# Start of MATERIAL SUPPLIED

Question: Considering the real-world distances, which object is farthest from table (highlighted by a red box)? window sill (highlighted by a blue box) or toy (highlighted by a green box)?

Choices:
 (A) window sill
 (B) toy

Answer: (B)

# End of MATERIAL SUPPLIED

AIM: Copy each of the records above verbatim, preserving every line.

RESPONSE TO THE TASK:
Question: Considering the real-world distances, which object is farthest from table (highlighted by a red box)? window sill (highlighted by a blue box) or toy (highlighted by a green box)?

Choices:
 (A) window sill
 (B) toy

Answer: (B)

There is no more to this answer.